__Requirement__.
Copy nothing but the lines below running from the line containing "camera: 45 degrees left, 5 degrees down" through the line containing "green egg [469,324,509,361] -> none", both end lines included.

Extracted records
____

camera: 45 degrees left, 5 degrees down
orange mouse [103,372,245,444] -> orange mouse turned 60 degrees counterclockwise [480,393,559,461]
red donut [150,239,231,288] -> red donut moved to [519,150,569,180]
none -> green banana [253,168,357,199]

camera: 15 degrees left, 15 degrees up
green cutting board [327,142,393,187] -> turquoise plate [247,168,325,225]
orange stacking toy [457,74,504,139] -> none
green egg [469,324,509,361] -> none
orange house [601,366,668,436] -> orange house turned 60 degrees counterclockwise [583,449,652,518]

____

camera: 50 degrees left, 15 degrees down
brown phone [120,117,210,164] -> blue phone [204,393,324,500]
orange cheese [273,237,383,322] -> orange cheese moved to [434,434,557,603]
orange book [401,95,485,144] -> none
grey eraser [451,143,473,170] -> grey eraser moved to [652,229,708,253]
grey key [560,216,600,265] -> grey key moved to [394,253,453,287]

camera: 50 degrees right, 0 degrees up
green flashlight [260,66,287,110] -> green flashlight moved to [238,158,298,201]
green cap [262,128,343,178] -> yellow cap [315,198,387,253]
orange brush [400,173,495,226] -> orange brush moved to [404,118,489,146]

____

__The answer__.
camera: 45 degrees left, 5 degrees down
orange mouse [103,372,245,444] -> orange mouse turned 60 degrees counterclockwise [480,393,559,461]
red donut [150,239,231,288] -> red donut moved to [519,150,569,180]
none -> green banana [253,168,357,199]

camera: 15 degrees left, 15 degrees up
green cutting board [327,142,393,187] -> turquoise plate [247,168,325,225]
orange stacking toy [457,74,504,139] -> none
green egg [469,324,509,361] -> none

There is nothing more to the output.